------ Data records
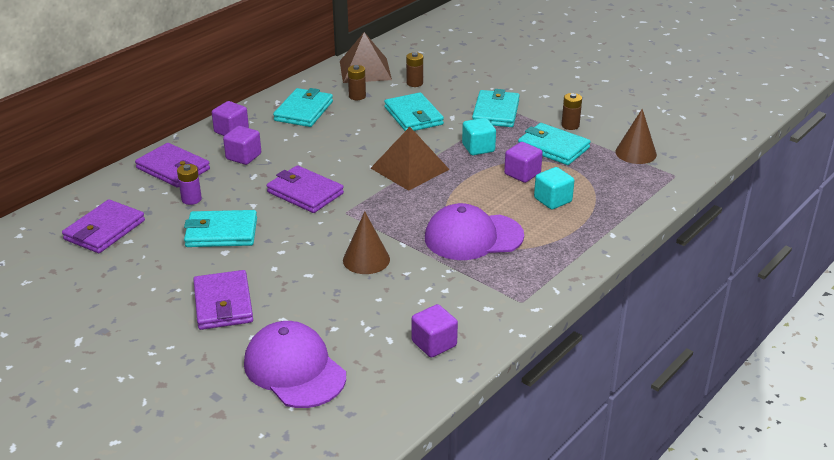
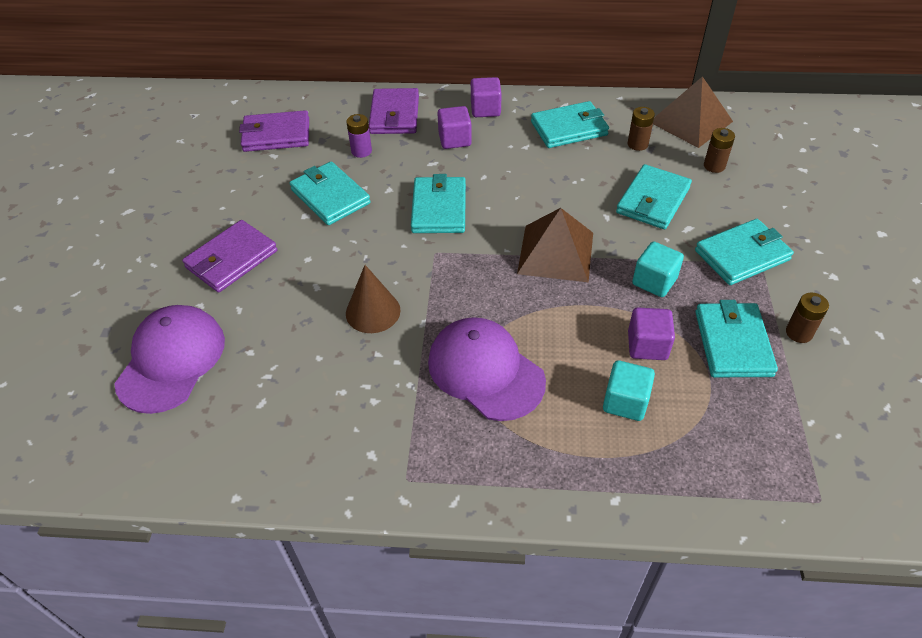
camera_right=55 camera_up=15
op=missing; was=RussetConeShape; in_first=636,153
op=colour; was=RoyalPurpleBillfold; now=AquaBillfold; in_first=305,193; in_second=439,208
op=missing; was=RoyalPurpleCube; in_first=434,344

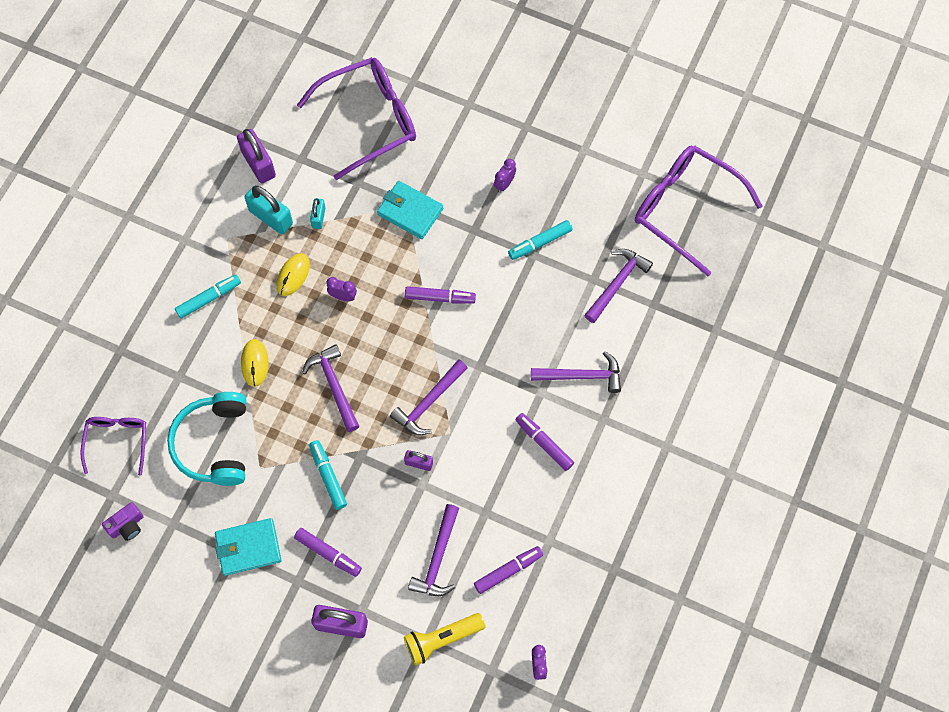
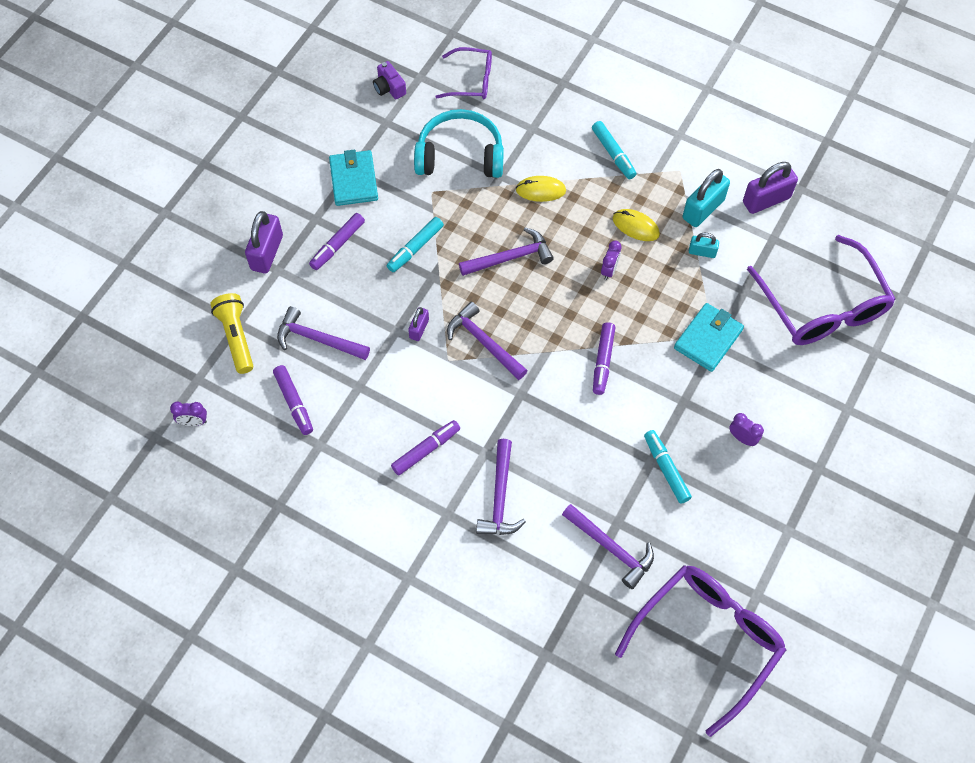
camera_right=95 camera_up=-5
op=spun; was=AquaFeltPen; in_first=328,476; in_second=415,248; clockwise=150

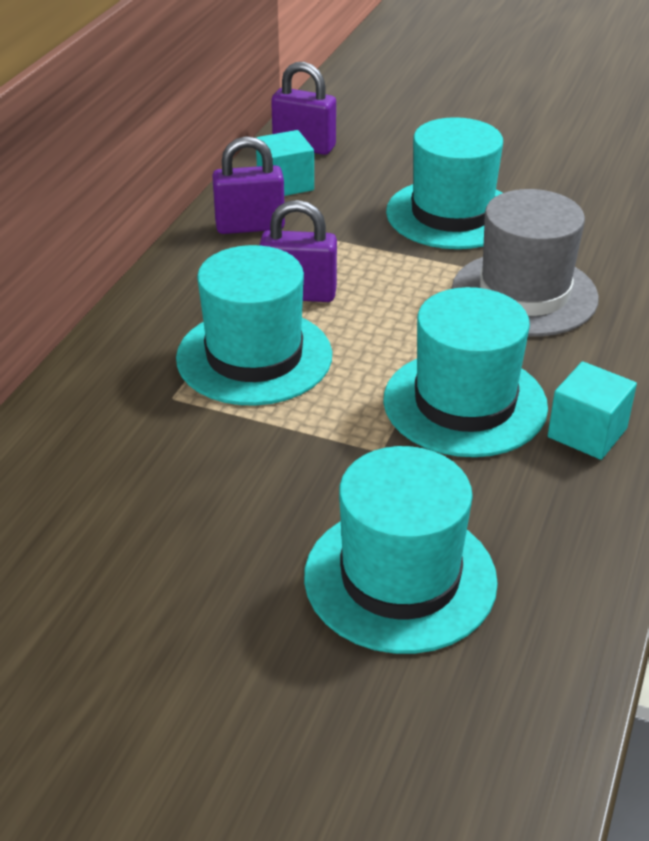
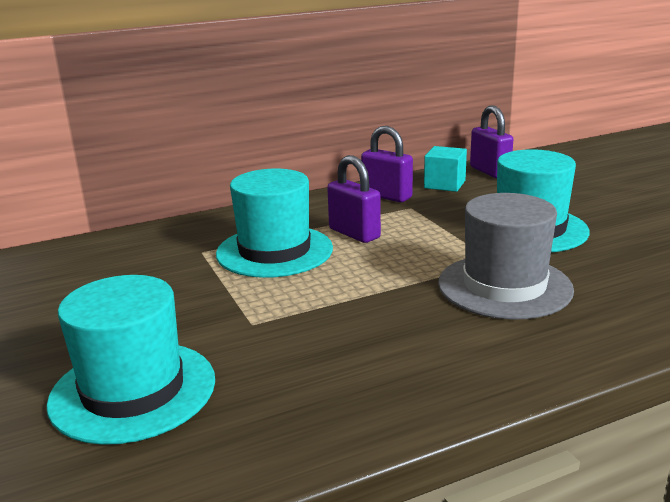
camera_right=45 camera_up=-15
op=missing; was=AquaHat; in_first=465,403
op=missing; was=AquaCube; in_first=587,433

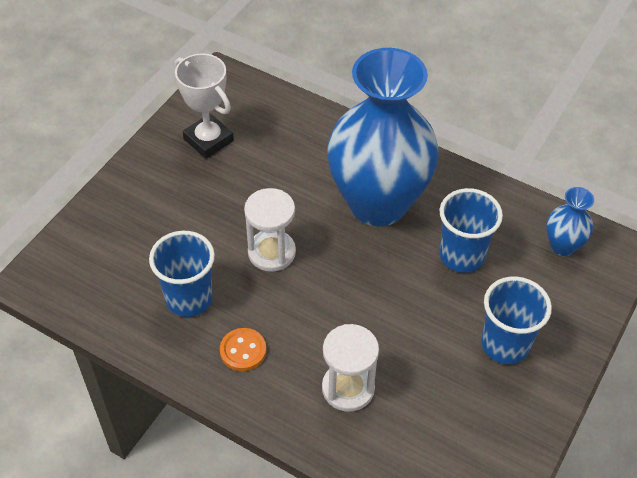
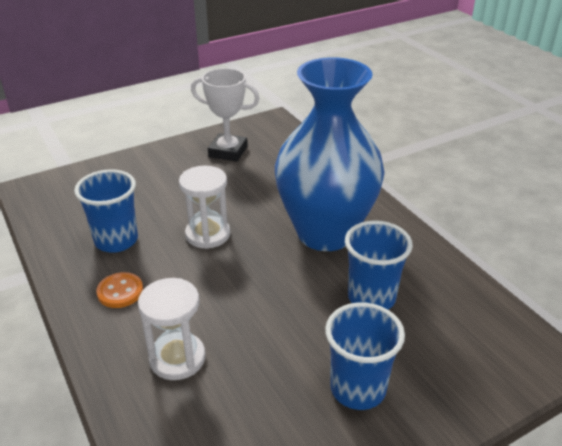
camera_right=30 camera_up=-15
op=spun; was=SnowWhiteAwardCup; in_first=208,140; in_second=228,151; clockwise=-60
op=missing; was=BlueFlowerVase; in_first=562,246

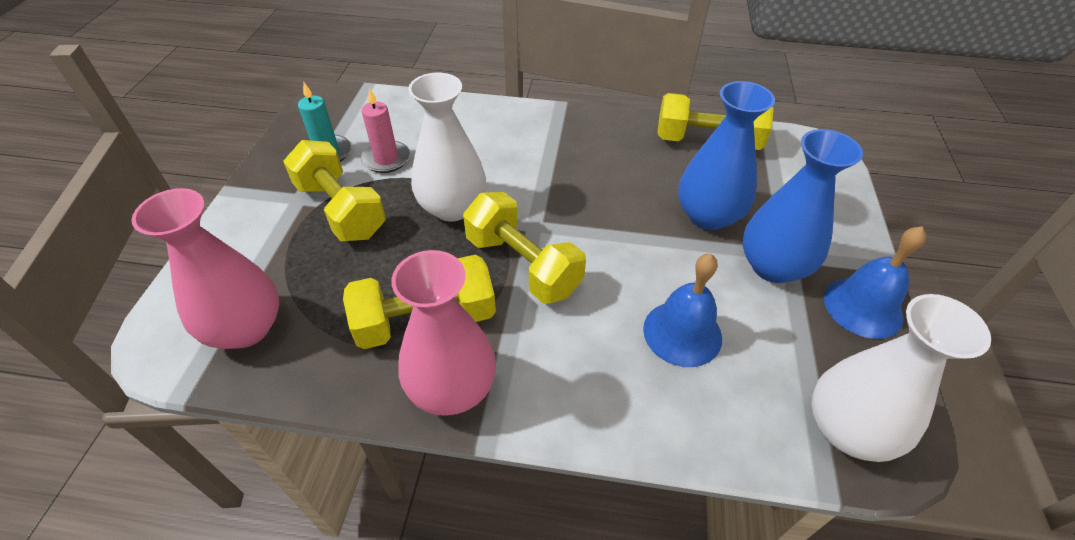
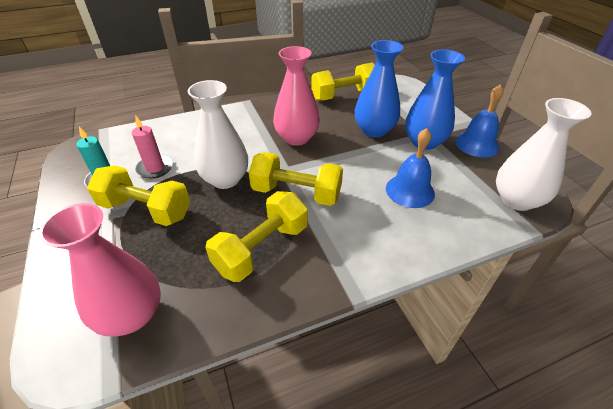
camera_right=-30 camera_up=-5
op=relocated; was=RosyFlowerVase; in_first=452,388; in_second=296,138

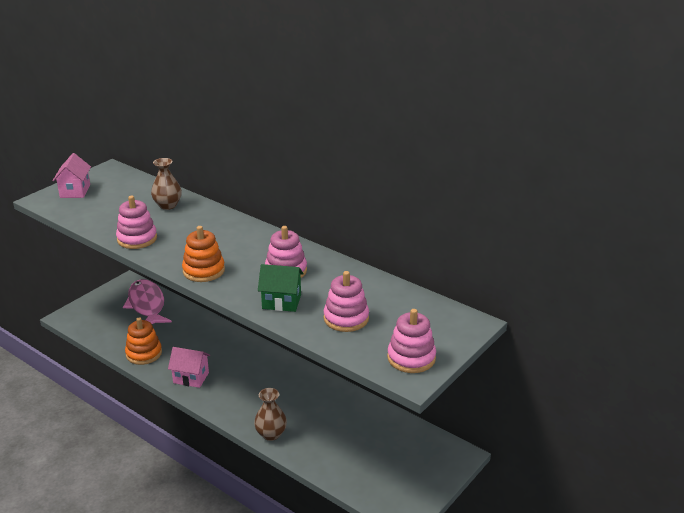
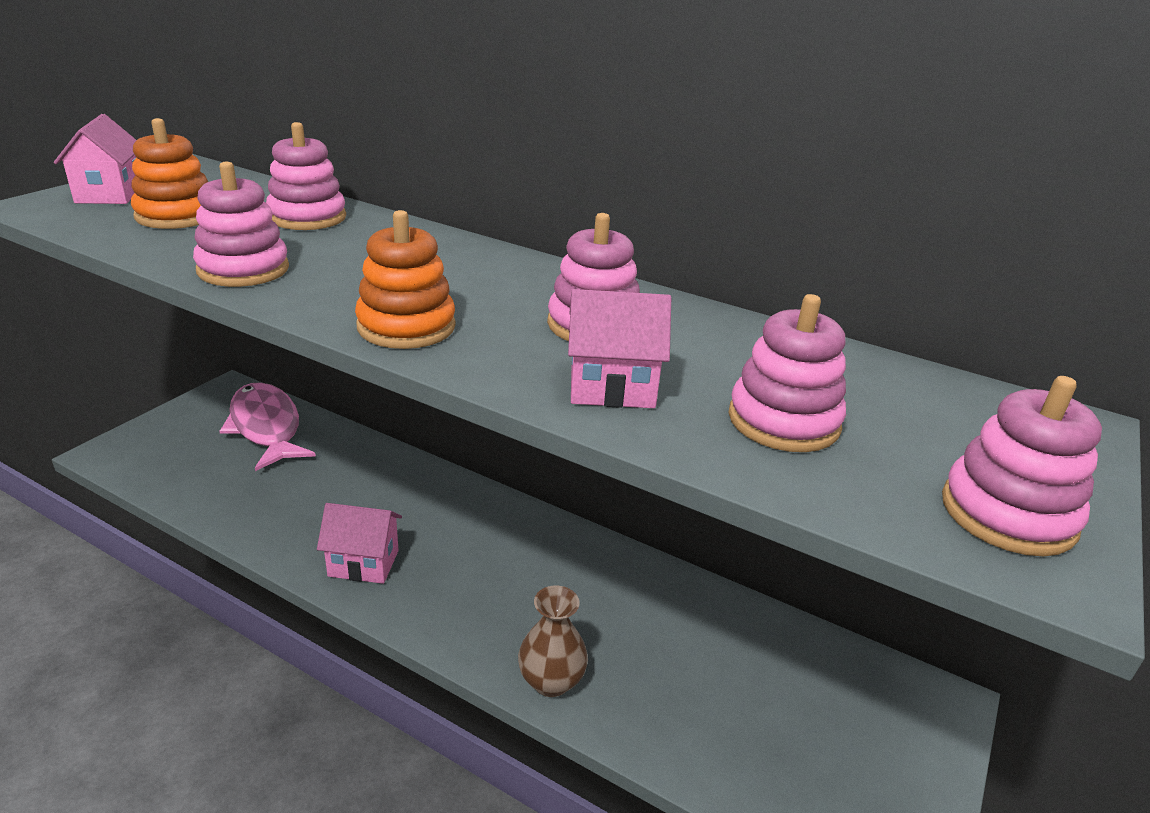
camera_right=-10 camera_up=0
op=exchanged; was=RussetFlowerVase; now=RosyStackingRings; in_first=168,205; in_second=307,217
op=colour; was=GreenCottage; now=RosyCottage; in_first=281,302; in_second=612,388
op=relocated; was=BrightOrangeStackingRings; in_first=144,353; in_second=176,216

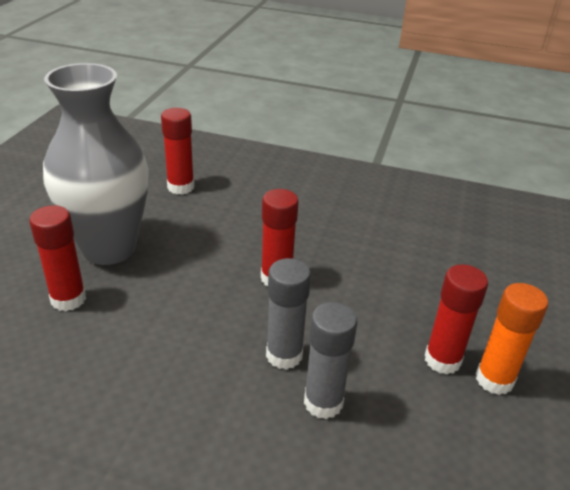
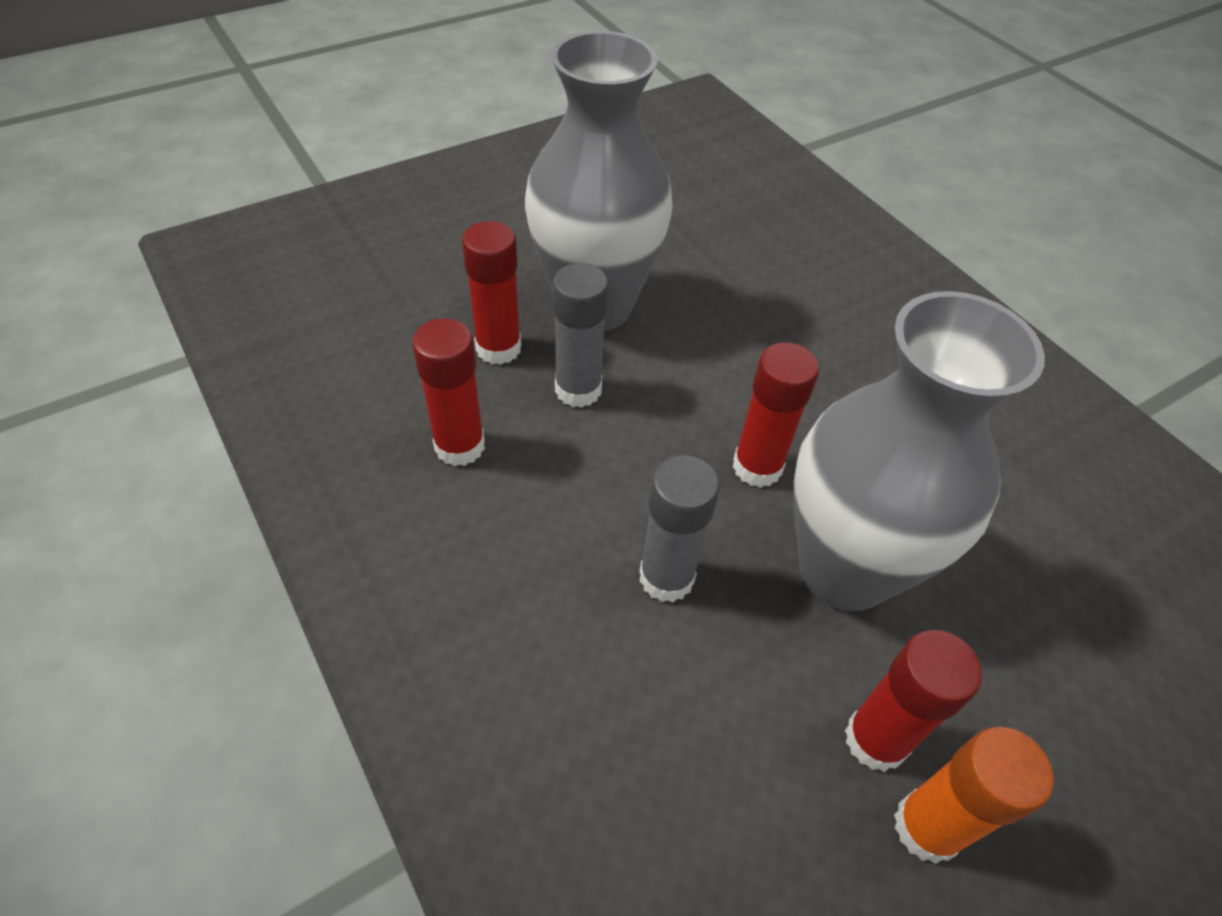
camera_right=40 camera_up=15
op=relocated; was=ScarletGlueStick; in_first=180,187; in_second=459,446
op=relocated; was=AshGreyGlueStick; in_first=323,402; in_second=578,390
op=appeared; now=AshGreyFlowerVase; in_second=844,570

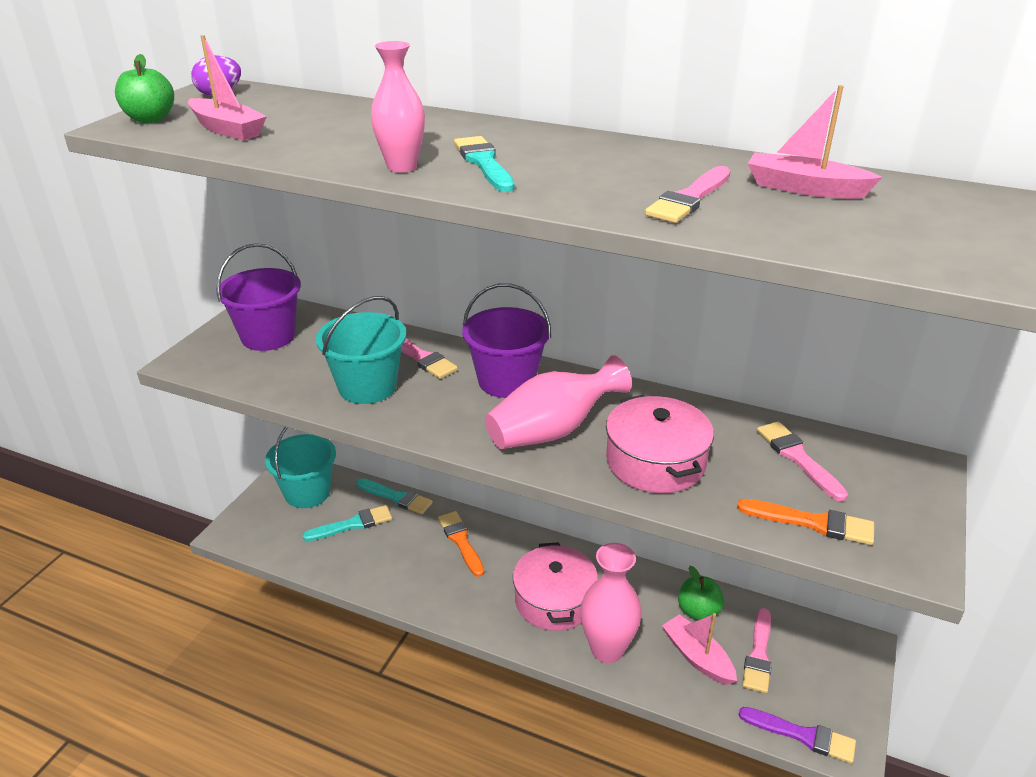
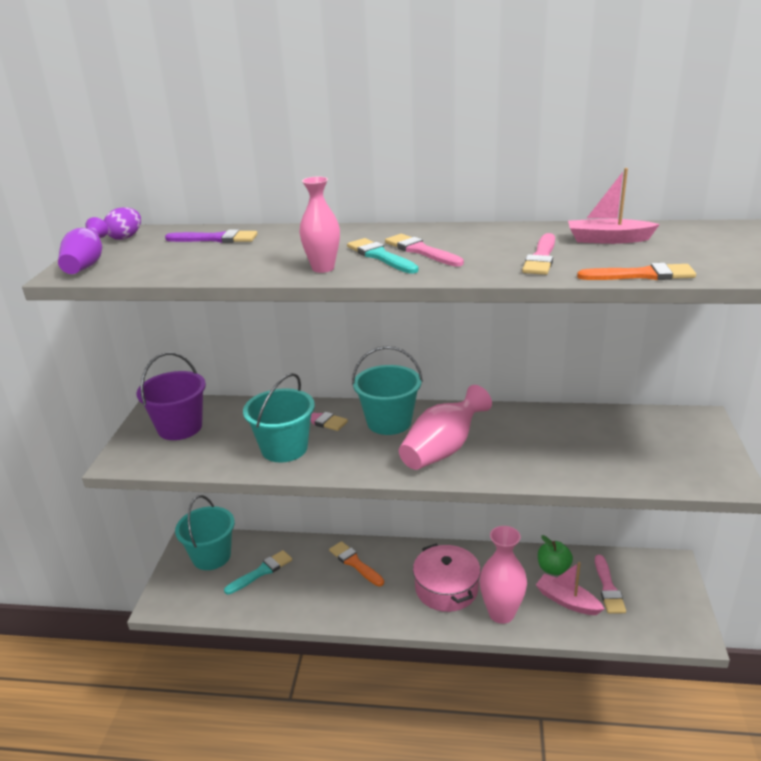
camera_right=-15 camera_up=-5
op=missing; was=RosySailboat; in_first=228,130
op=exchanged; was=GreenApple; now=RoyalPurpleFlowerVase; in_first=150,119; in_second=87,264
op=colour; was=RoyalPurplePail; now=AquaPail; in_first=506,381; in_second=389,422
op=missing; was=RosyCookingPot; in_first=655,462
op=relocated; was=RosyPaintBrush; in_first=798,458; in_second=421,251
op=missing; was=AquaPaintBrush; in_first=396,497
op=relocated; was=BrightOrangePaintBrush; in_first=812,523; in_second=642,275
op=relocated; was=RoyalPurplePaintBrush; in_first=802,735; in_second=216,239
------------
## Instructions for the task
Please give back exactly the lines from the first line of the records above through the line containing "op=colour; was=RoyalPurpleBillfold; now=AquaBillfold;", only those and both included, with the pictures removed.

## Task response
camera_right=55 camera_up=15
op=missing; was=RussetConeShape; in_first=636,153
op=colour; was=RoyalPurpleBillfold; now=AquaBillfold; in_first=305,193; in_second=439,208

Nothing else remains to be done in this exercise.